#### RECORDS SHOWN:
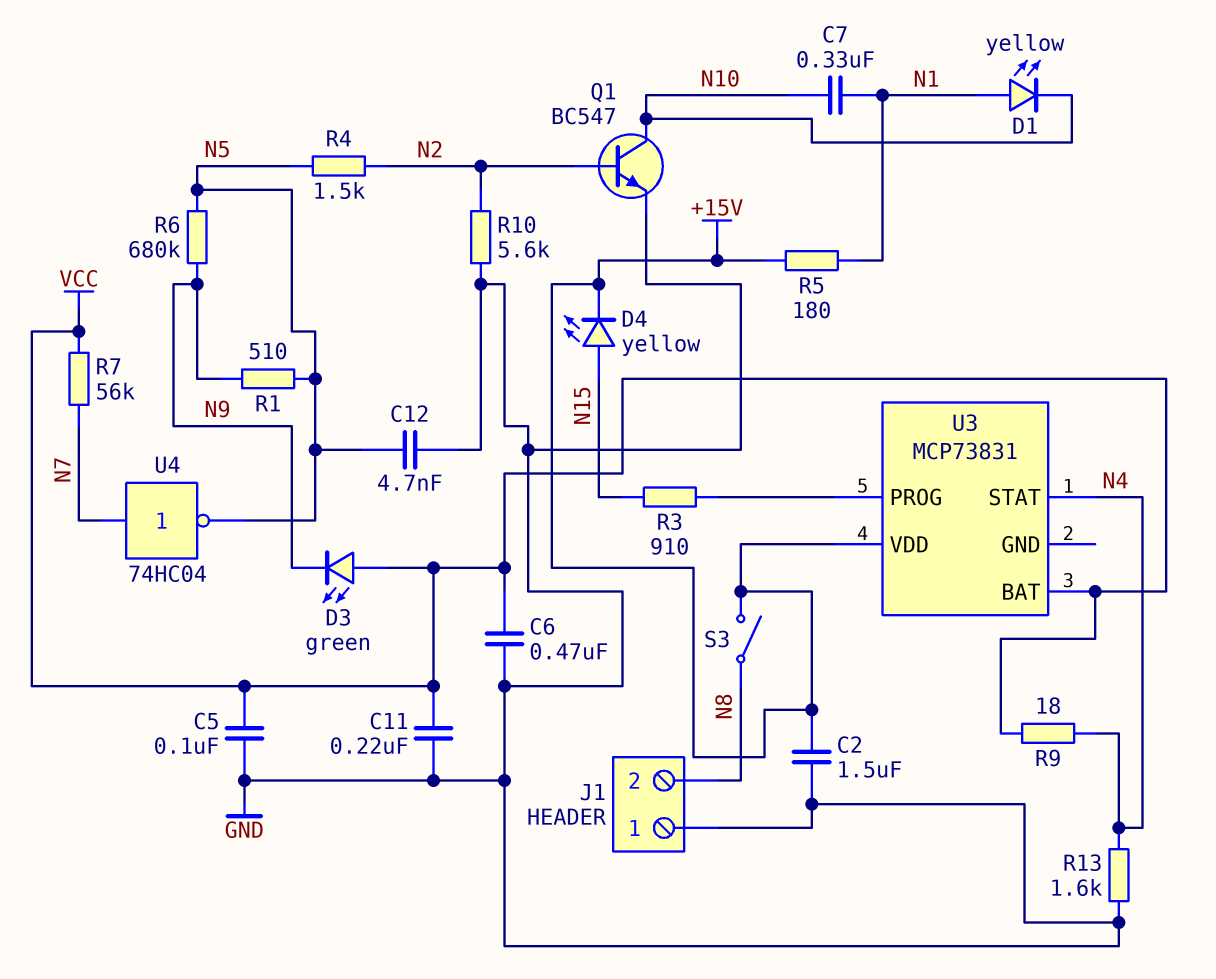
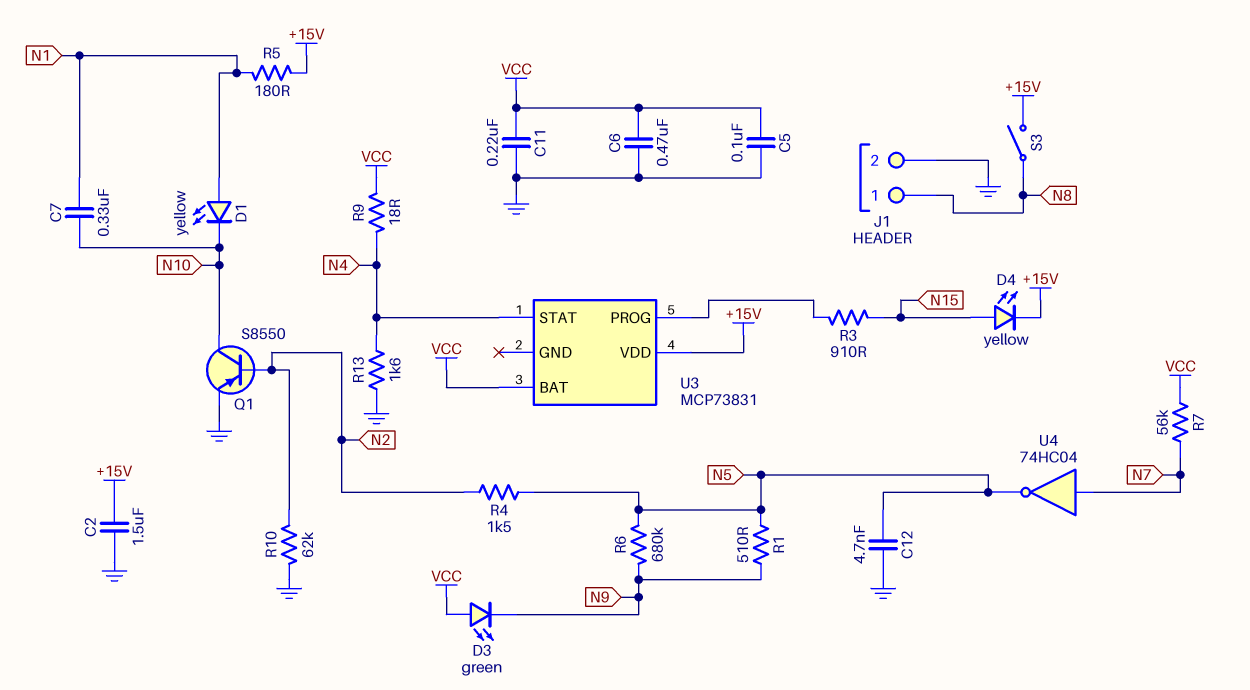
J1 pin 1: GND -> N8
J1 pin 2: N8 -> GND
Q1: NPN BC547 (B N2, C N10, E GND) -> PNP S8550 (B N2, C N10, E GND)
R10: 5.6k (GND, N2) -> 62k (GND, N2)

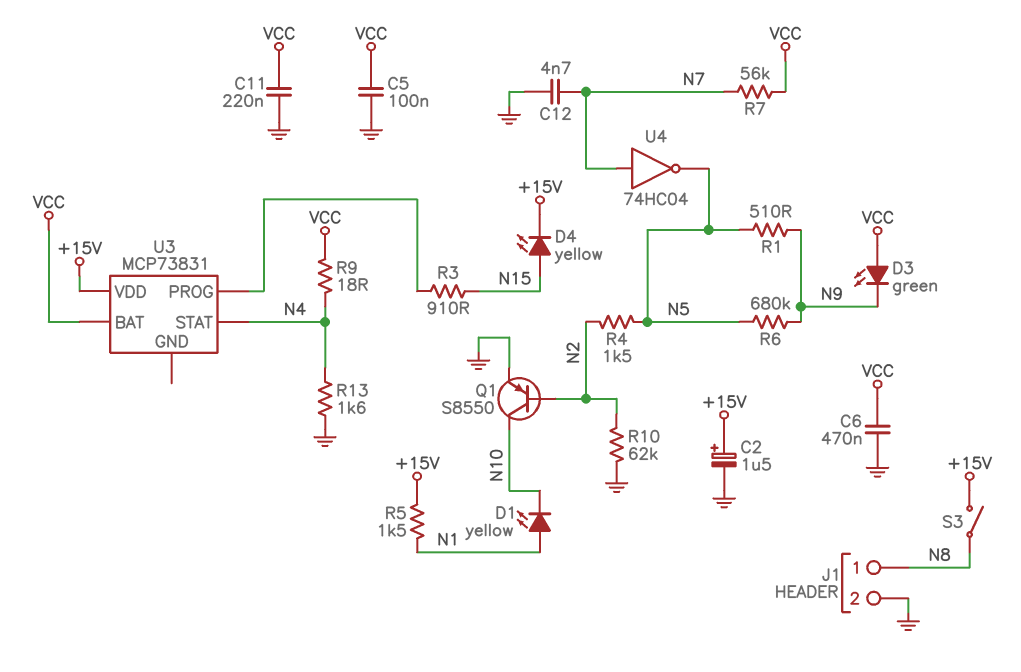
C2: 1.5uF (+15V, GND) -> 1.5uF (plus +15V, minus GND)
C7: 330nF (N1, N10) -> none
C12: 4.7nF (GND, N5) -> 4.7nF (GND, N7)
R5: 180 (+15V, N1) -> 1.5k (+15V, N1)

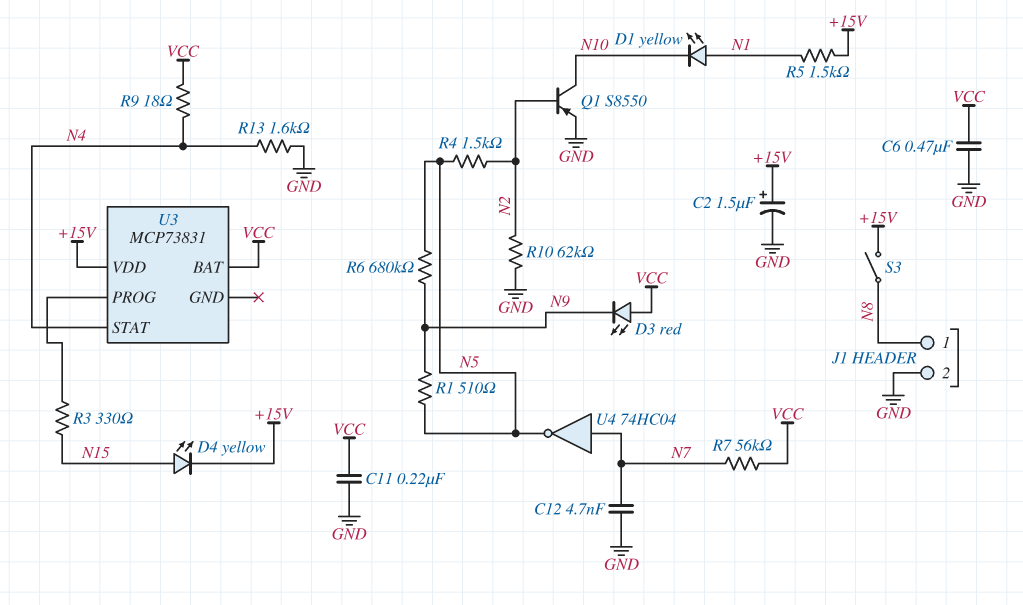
C5: 100nF (GND, VCC) -> none
D3: LED green (A VCC, K N9) -> LED red (A VCC, K N9)
R3: 910 (N15, U3/PROG) -> 330 (N15, U3/PROG)

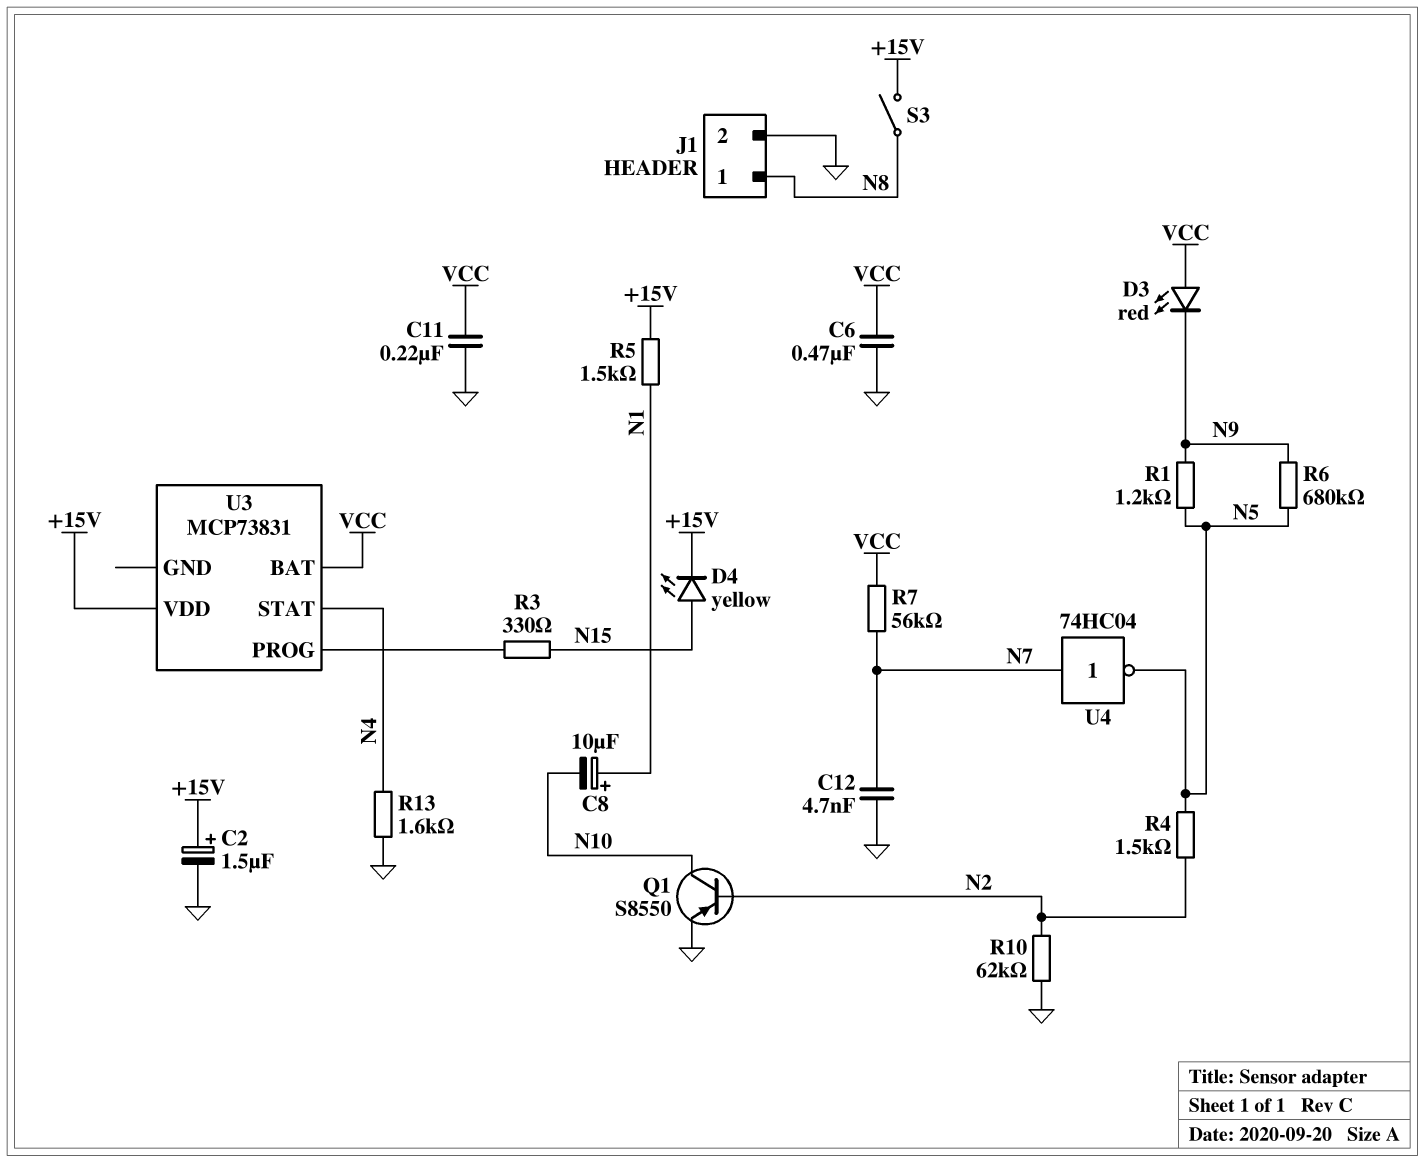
C8: none -> 10uF (plus N1, minus N10)
D1: LED yellow (A N1, K N10) -> none
R1: 510 (N5, N9) -> 1.2k (N5, N9)
R9: 18 (N4, VCC) -> none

#### WHAT YOU SHOULD DO:
Please copy the records above word for word, omitting every picture.

#### TASK RESPONSE:
J1 pin 1: GND -> N8
J1 pin 2: N8 -> GND
Q1: NPN BC547 (B N2, C N10, E GND) -> PNP S8550 (B N2, C N10, E GND)
R10: 5.6k (GND, N2) -> 62k (GND, N2)

C2: 1.5uF (+15V, GND) -> 1.5uF (plus +15V, minus GND)
C7: 330nF (N1, N10) -> none
C12: 4.7nF (GND, N5) -> 4.7nF (GND, N7)
R5: 180 (+15V, N1) -> 1.5k (+15V, N1)

C5: 100nF (GND, VCC) -> none
D3: LED green (A VCC, K N9) -> LED red (A VCC, K N9)
R3: 910 (N15, U3/PROG) -> 330 (N15, U3/PROG)

C8: none -> 10uF (plus N1, minus N10)
D1: LED yellow (A N1, K N10) -> none
R1: 510 (N5, N9) -> 1.2k (N5, N9)
R9: 18 (N4, VCC) -> none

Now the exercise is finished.